_Exercise directions_: Set every entry down again exactly, excluding any pictures.

Scene difference descriptions:
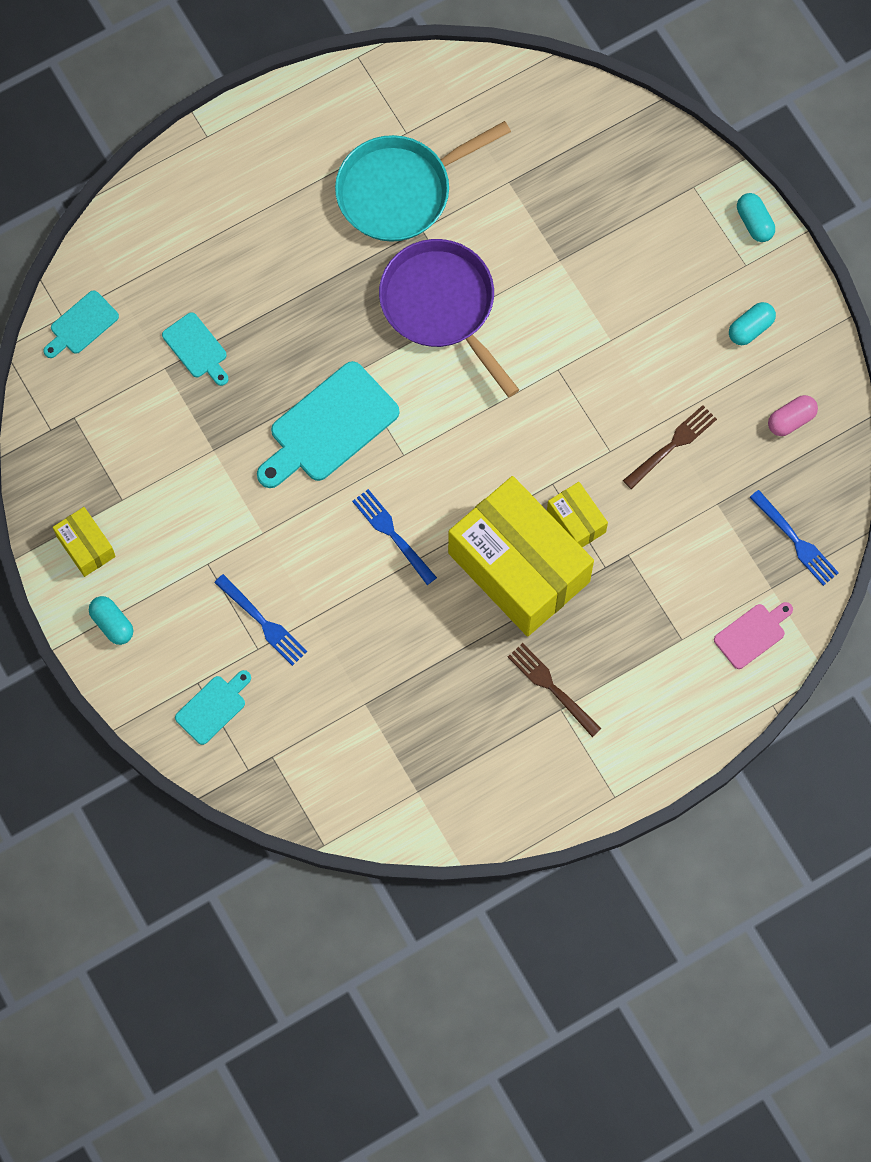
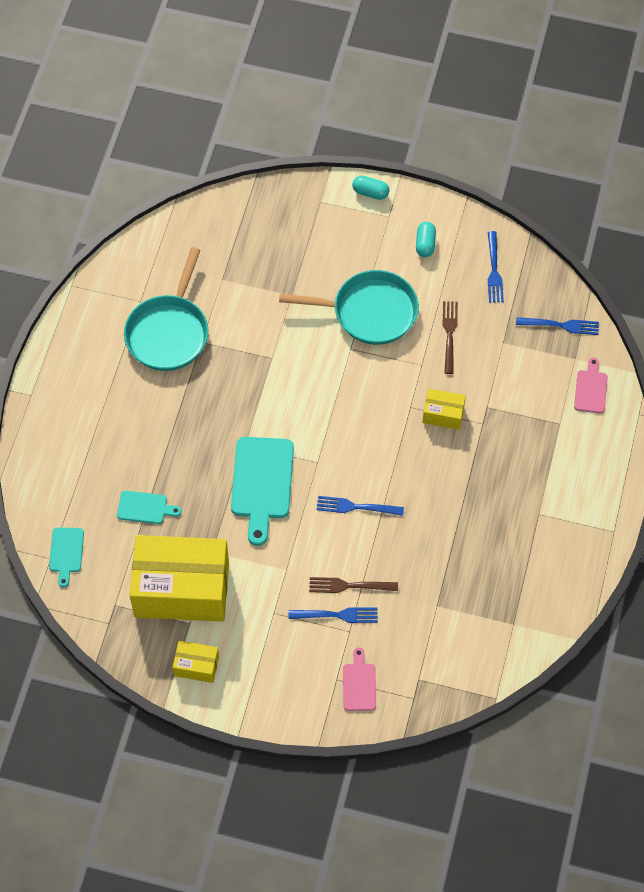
camera: 45 degrees left, 10 degrees down
(112, 624) = (256, 693): turquoise capsule -> none
(213, 707) = (359, 684): turquoise cutting board -> pink cutting board
(441, 306) = (255, 370): purple pan -> none
(519, 567) = (439, 463): yellow box -> yellow box (182, 589)
(551, 687) = (522, 507): brown fork -> brown fork (349, 586)
(617, 348) = (369, 312): none -> turquoise pan
(791, 420) = (494, 270): pink capsule -> blue fork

_Exercise response_:
camera: 45 degrees left, 10 degrees down
(112, 624) = (256, 693): turquoise capsule -> none
(213, 707) = (359, 684): turquoise cutting board -> pink cutting board
(441, 306) = (255, 370): purple pan -> none
(519, 567) = (439, 463): yellow box -> yellow box (182, 589)
(551, 687) = (522, 507): brown fork -> brown fork (349, 586)
(617, 348) = (369, 312): none -> turquoise pan
(791, 420) = (494, 270): pink capsule -> blue fork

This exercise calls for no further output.